Exercise data:
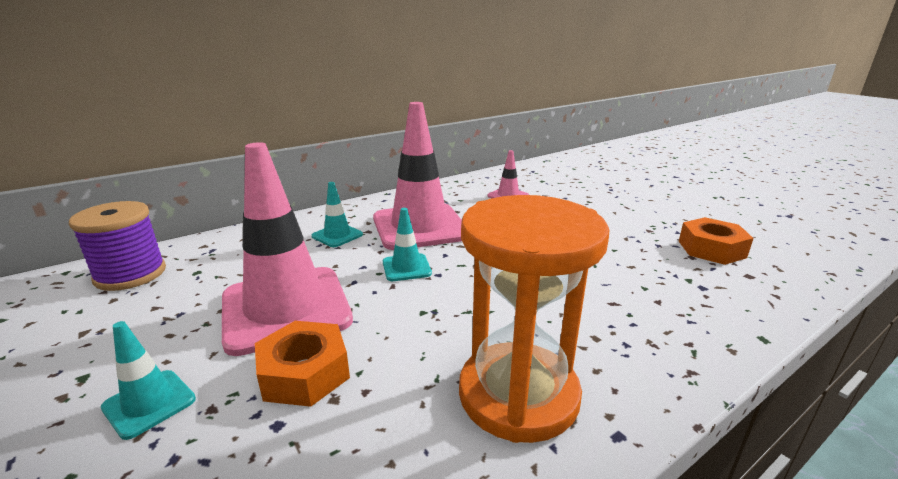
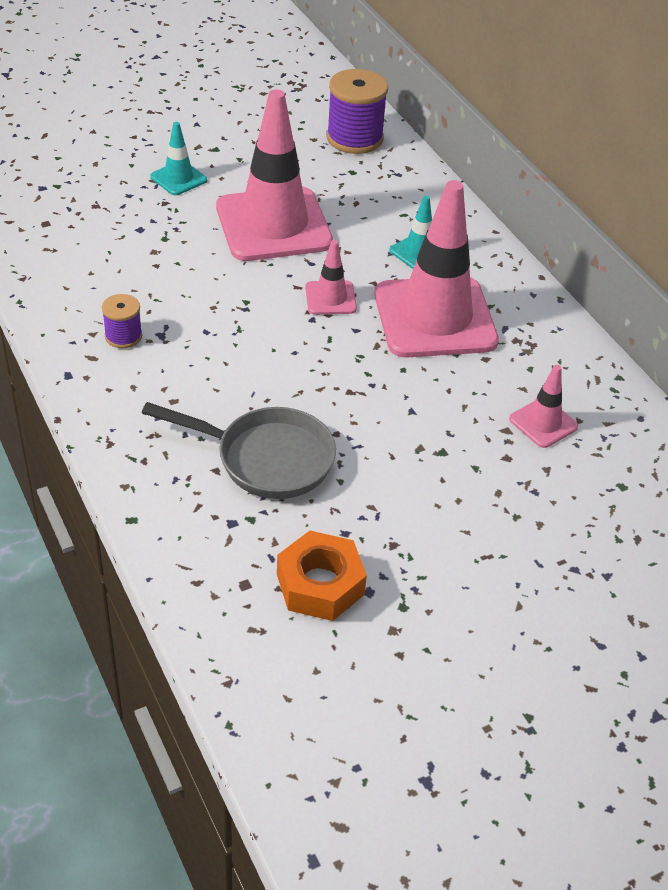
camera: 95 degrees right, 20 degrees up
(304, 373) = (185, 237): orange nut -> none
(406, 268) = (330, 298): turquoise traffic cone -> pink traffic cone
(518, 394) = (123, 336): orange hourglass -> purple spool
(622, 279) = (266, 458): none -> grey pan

* * *

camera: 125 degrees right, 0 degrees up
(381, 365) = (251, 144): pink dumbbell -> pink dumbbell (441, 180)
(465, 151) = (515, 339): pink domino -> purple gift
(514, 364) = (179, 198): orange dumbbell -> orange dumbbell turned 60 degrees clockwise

* * *

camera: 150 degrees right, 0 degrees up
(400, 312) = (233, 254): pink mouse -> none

Try it: For this exercise, copy each line from the listing above that has the word "degrees".

Answer area:
camera: 95 degrees right, 20 degrees up
camera: 125 degrees right, 0 degrees up
(514, 364) = (179, 198): orange dumbbell -> orange dumbbell turned 60 degrees clockwise
camera: 150 degrees right, 0 degrees up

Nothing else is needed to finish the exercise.